Saved entries:
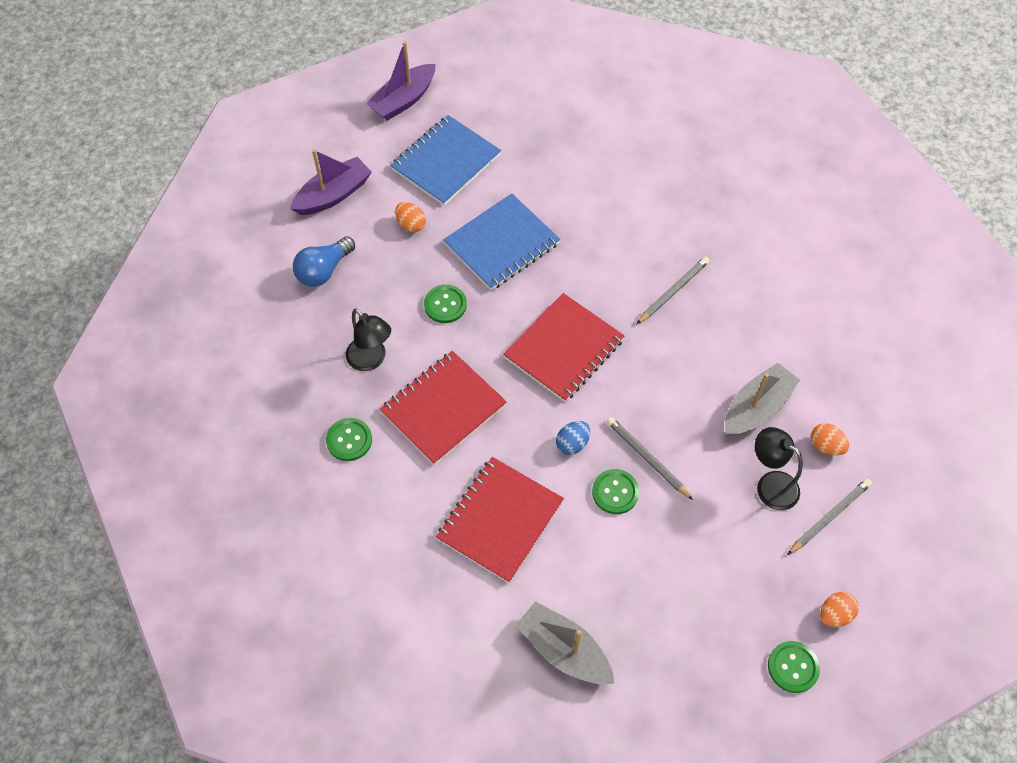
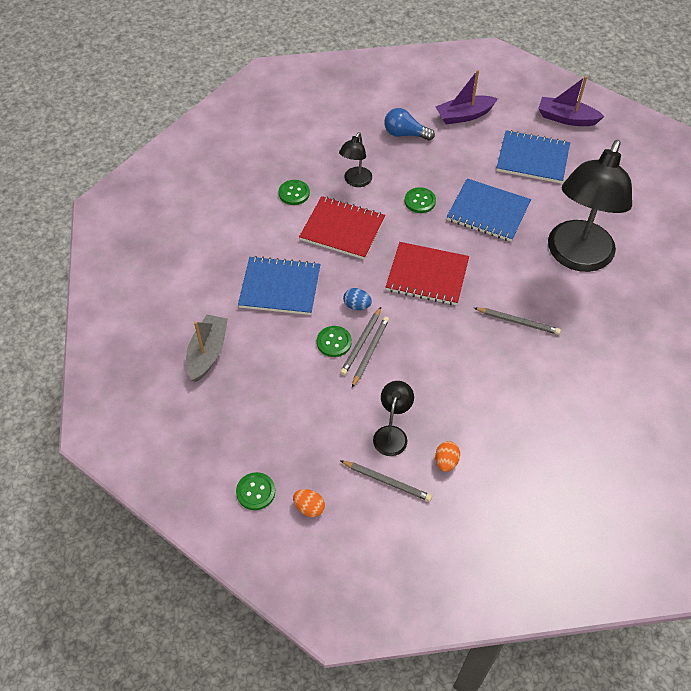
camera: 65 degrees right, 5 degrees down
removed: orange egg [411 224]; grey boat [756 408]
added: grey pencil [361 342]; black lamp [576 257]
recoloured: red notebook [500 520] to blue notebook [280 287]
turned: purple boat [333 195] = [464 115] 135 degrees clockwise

◆ **What you should do**: Once the line with "recoloured: red notebook" is found, write out that line and every one after it through the last line of the records, exactly and with nothing else.

◆ **Solved problem**:
recoloured: red notebook [500 520] to blue notebook [280 287]
turned: purple boat [333 195] = [464 115] 135 degrees clockwise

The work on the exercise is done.